● **TASK DESCRIPTION**: Word for word, copy the line containing "(551, 550) = (547, 317): green" and every line after it in the records below, leaving pictures out.

● **THE INPUT**:
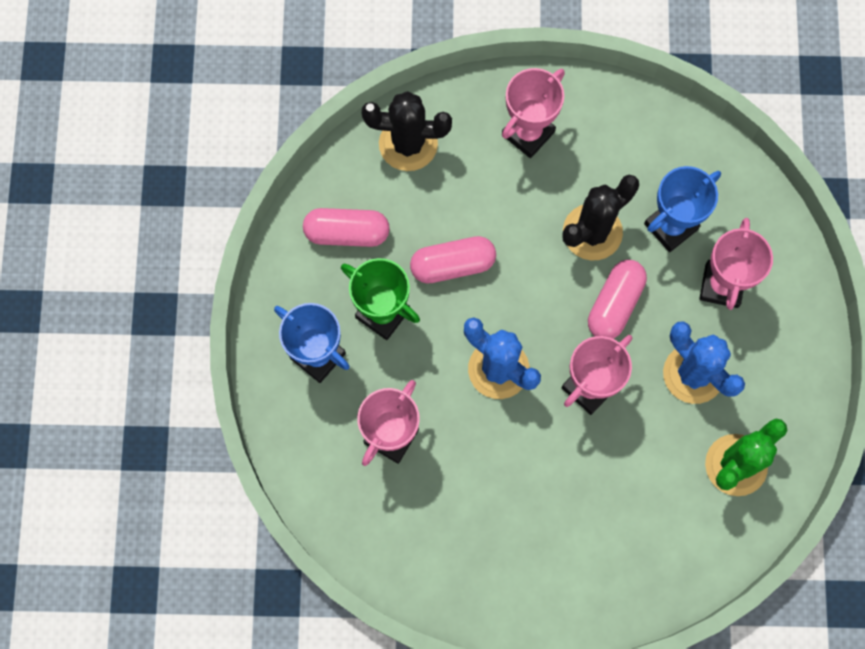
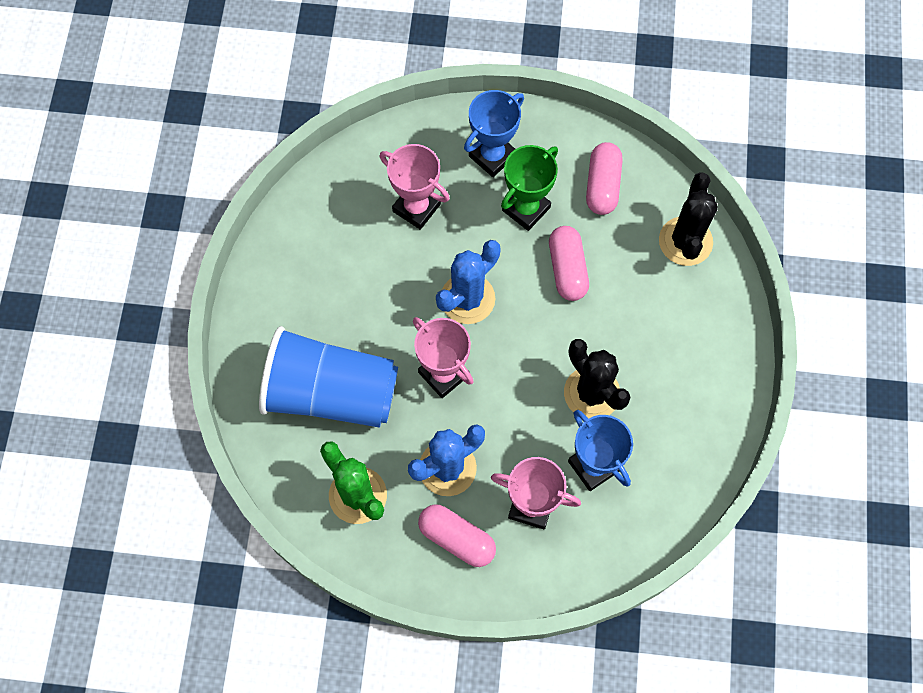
camera: 95 degrees right, 5 degrees down
(528, 133) = (693, 346): pink trophy -> none
(615, 304) = (520, 405): pink capsule -> pink capsule (456, 538)
(626, 508) = (331, 393): none -> blue cup

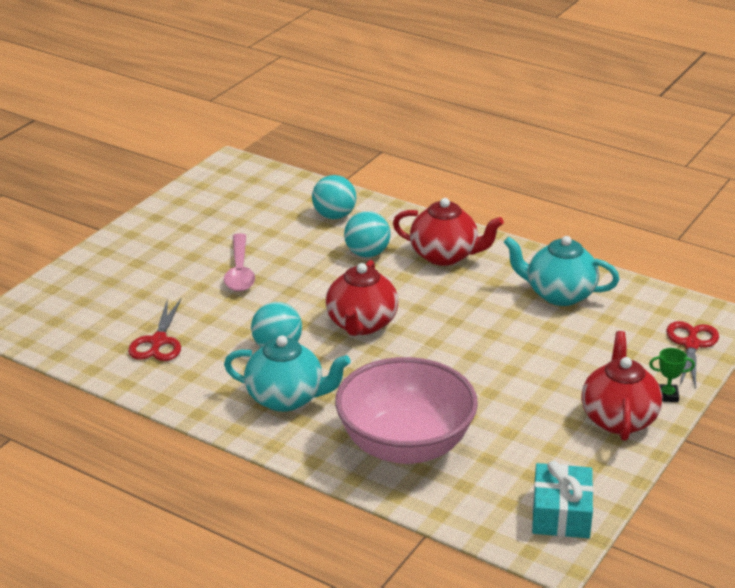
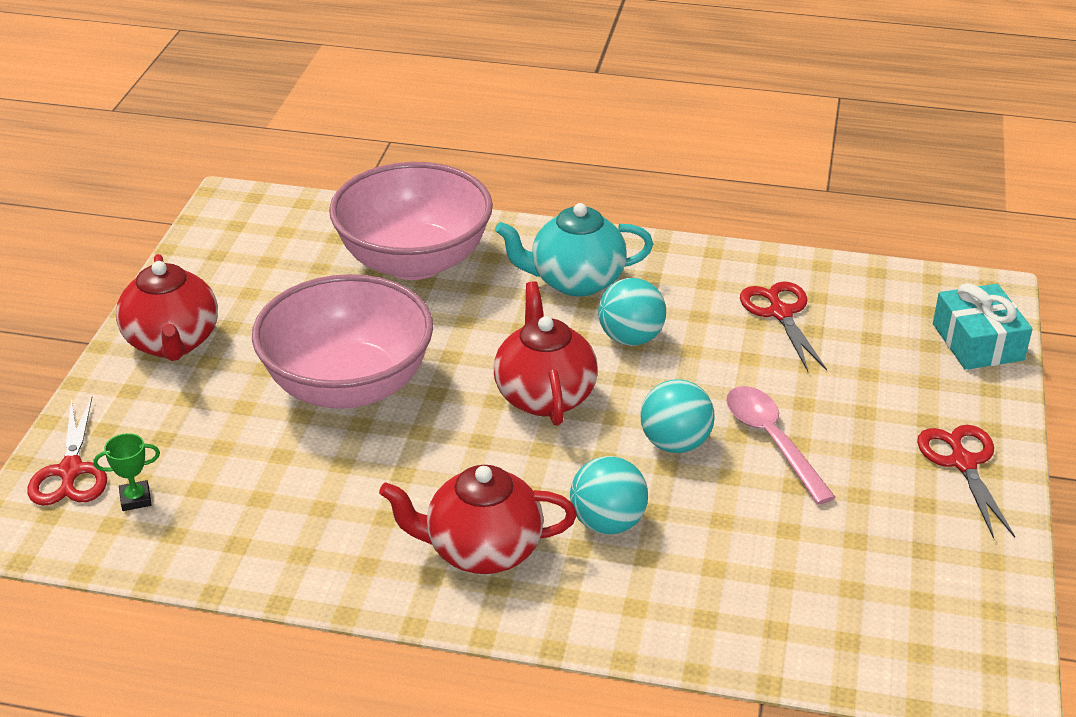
camera: 160 degrees right, 5 degrees up
(143, 239) = (963, 463): none -> red scissors
(334, 216) = (711, 593): turquoise ball -> turquoise ball (675, 443)
(492, 359) = (348, 385): none -> pink bowl
(559, 294) = (277, 516): turquoise teapot -> none
(561, 513) = (228, 233): turquoise gift -> turquoise gift (978, 342)
(667, 395) = (110, 385): green trophy -> green trophy (135, 499)

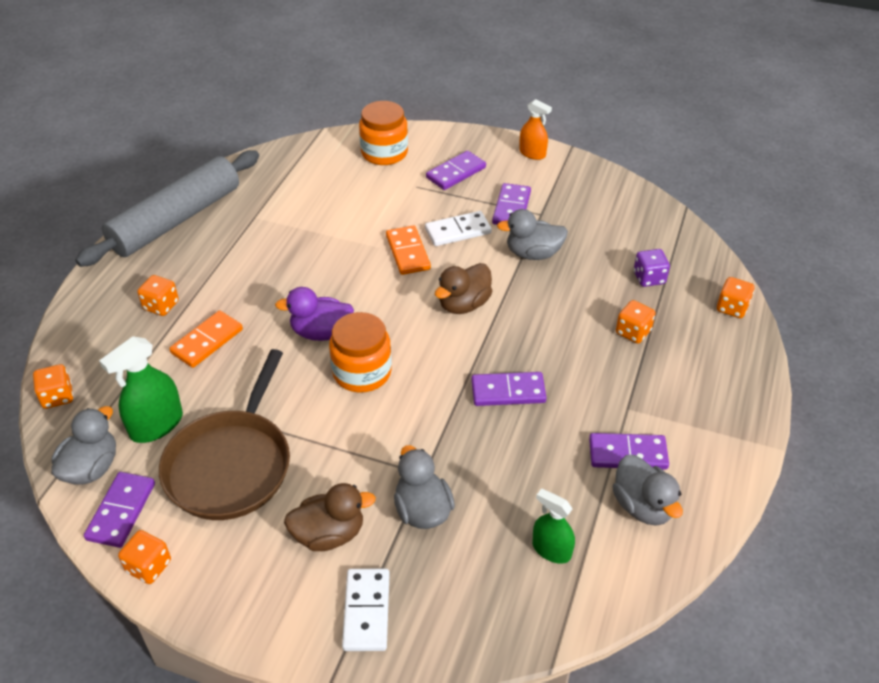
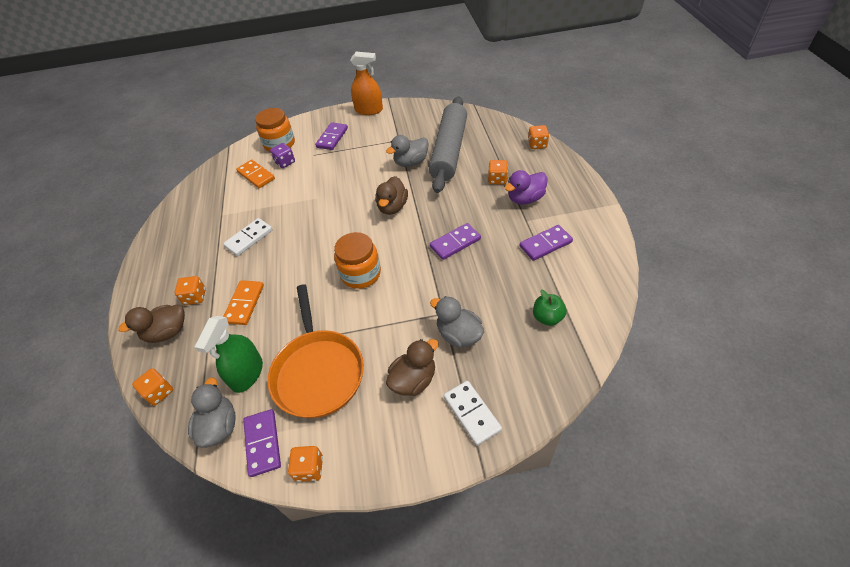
camera: 25 degrees left, 5 degrees up
(107, 333) = (167, 332): none -> brown duck
(176, 219) = (167, 239): grey rolling pin -> grey rolling pin (449, 151)
(231, 465) = (318, 372): brown pan -> orange pan
(321, 332) = (317, 263): purple duck -> purple duck (525, 199)
(408, 252) = (337, 193): orange domino -> orange domino (256, 175)
(458, 231) = (358, 169): white domino -> white domino (249, 238)
(511, 208) = (379, 143): purple domino -> none
(532, 153) = (369, 110): orange spray bottle -> orange spray bottle, size x1.52
(551, 550) = (547, 317): green spray bottle -> green apple
(642, 506) = (575, 268): grey duck -> none
(649, 278) = (483, 148): purple dice -> purple dice (285, 162)

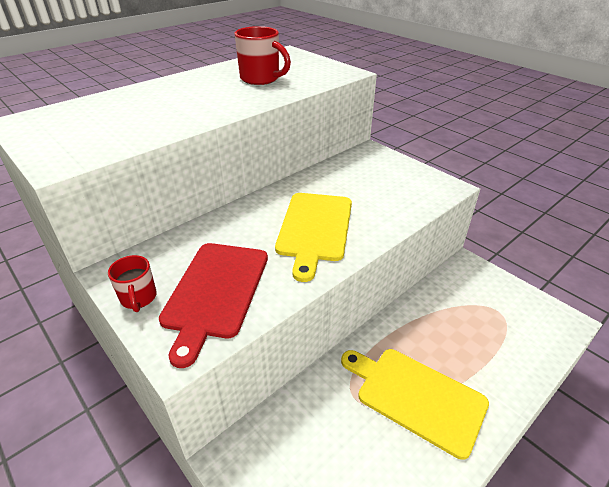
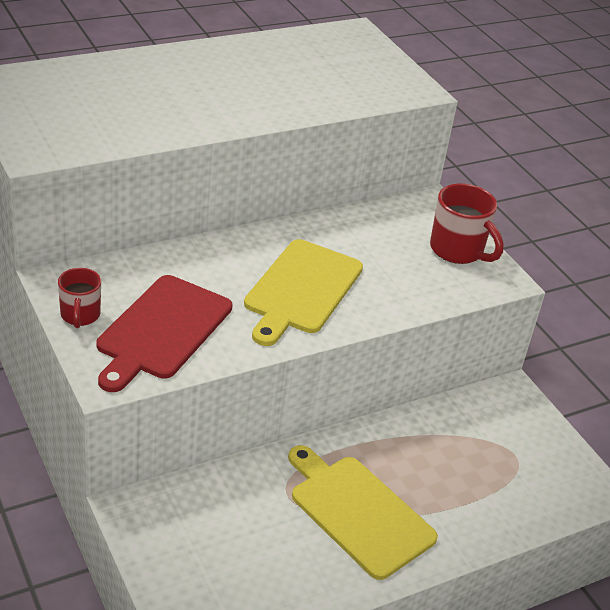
camera: 10 degrees right, 0 degrees up
(261, 79) = (297, 76): red mug -> red mug (458, 251)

● **OUTPUT FOR THIS EXERCISE**:
(551, 550) = (547, 317): green spray bottle -> green apple
(642, 506) = (575, 268): grey duck -> none
(649, 278) = (483, 148): purple dice -> purple dice (285, 162)

camera: 10 degrees right, 0 degrees up
(261, 79) = (297, 76): red mug -> red mug (458, 251)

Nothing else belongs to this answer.